— What you will do —
Exact reproduction of all the data is required, with pictures excluded.

Scene change data
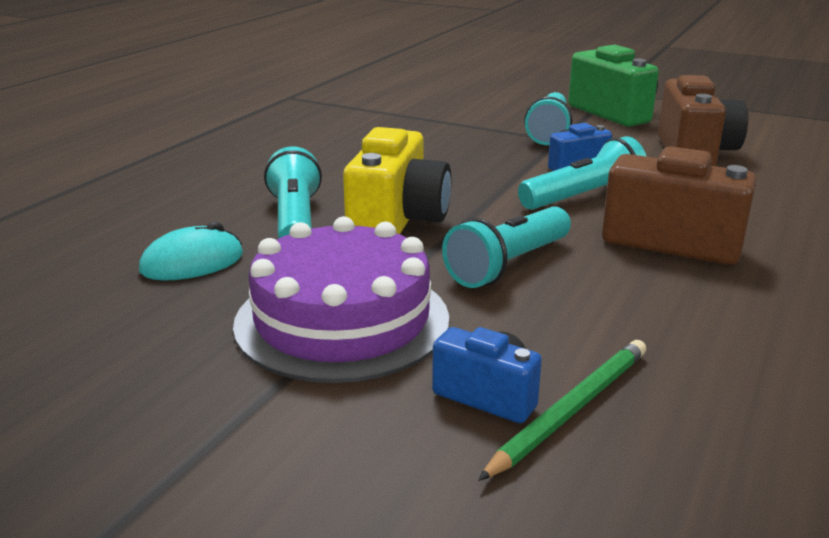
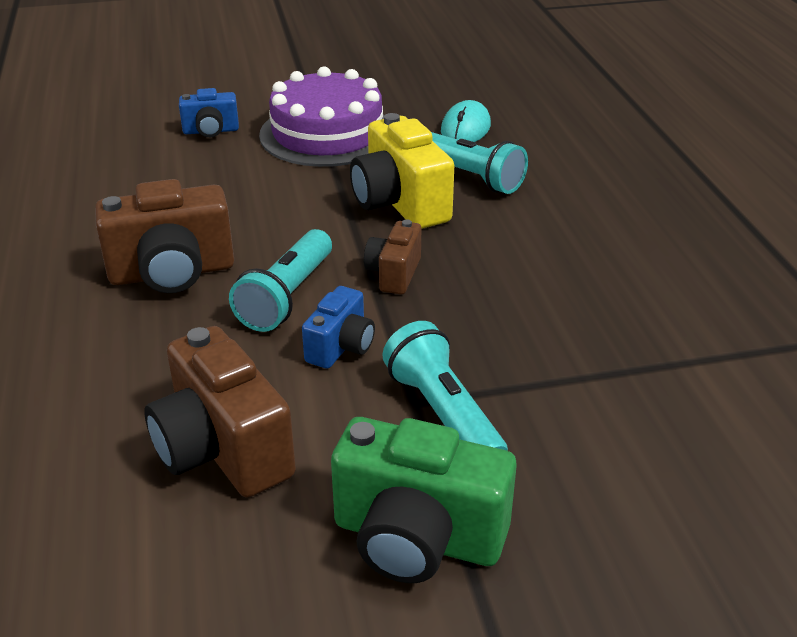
camera: 140 degrees right, 10 degrees up
(483, 185) = (394, 274): none -> brown camera
(508, 265) = (277, 200): turquoise flashlight -> none
(570, 410) = (166, 139): green pencil -> none

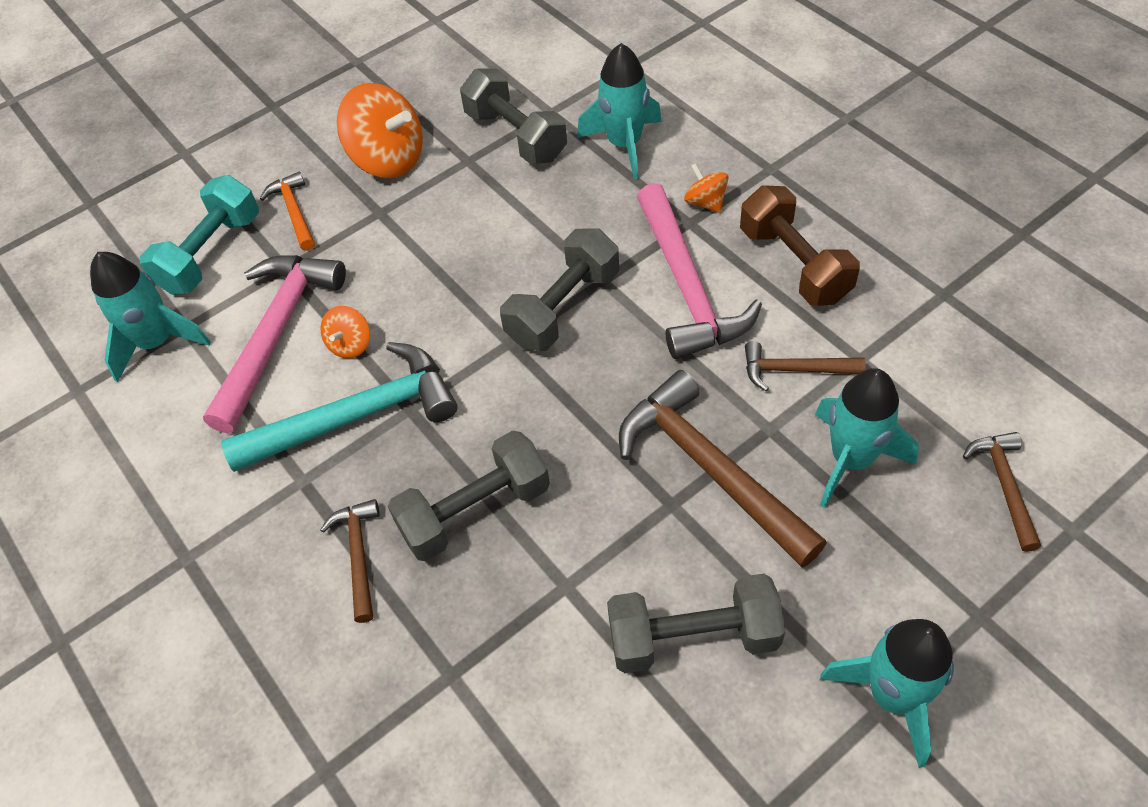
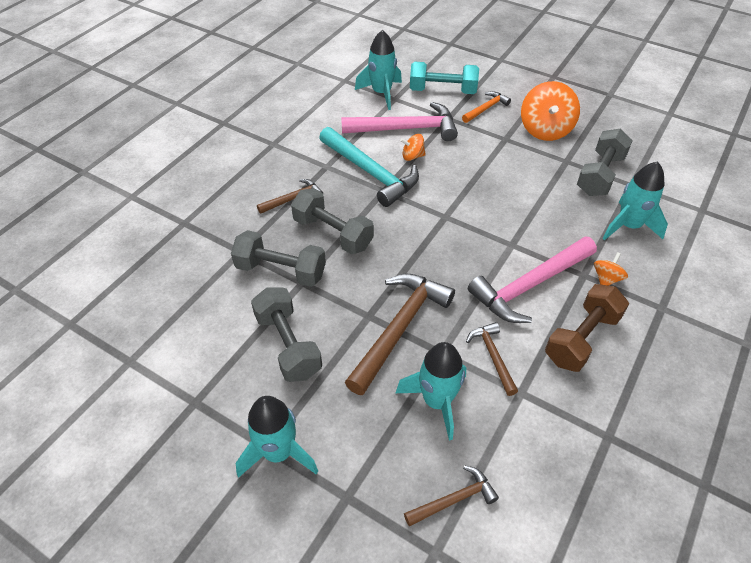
camera: 65 degrees right, 5 degrees down
(563, 308) = (481, 232): grey dumbbell -> grey dumbbell (281, 271)

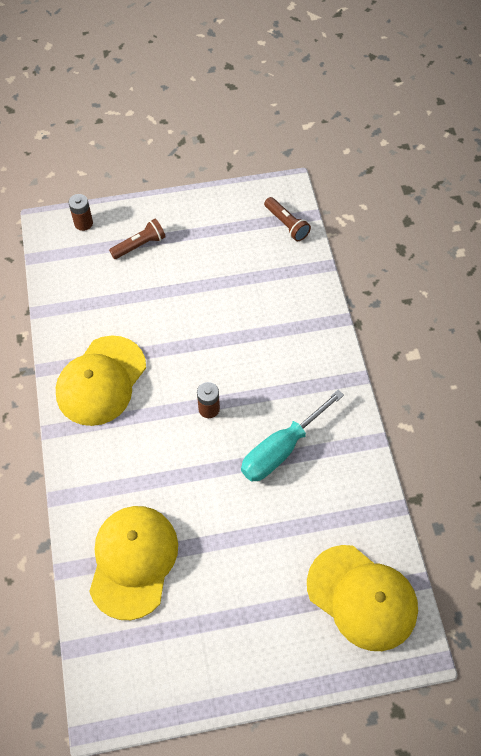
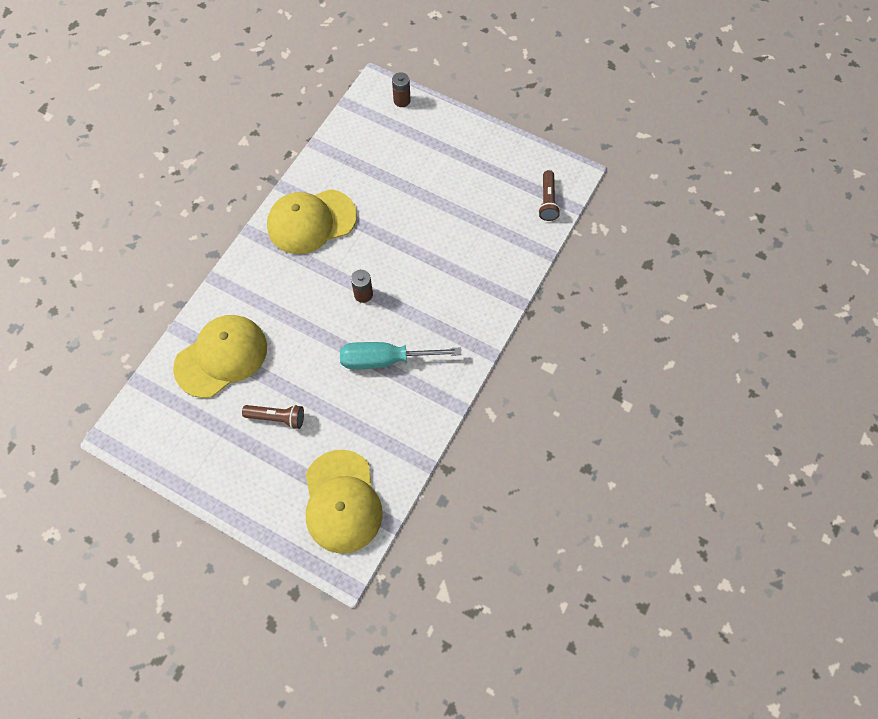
camera: 40 degrees right, 5 degrees up
(140, 245) = (425, 143): brown flashlight -> brown flashlight (277, 418)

— Answer for the task —
camera: 140 degrees right, 10 degrees up
(483, 185) = (394, 274): none -> brown camera
(508, 265) = (277, 200): turquoise flashlight -> none
(570, 410) = (166, 139): green pencil -> none

camera: 65 degrees right, 5 degrees down
(563, 308) = (481, 232): grey dumbbell -> grey dumbbell (281, 271)

camera: 40 degrees right, 5 degrees up
(140, 245) = (425, 143): brown flashlight -> brown flashlight (277, 418)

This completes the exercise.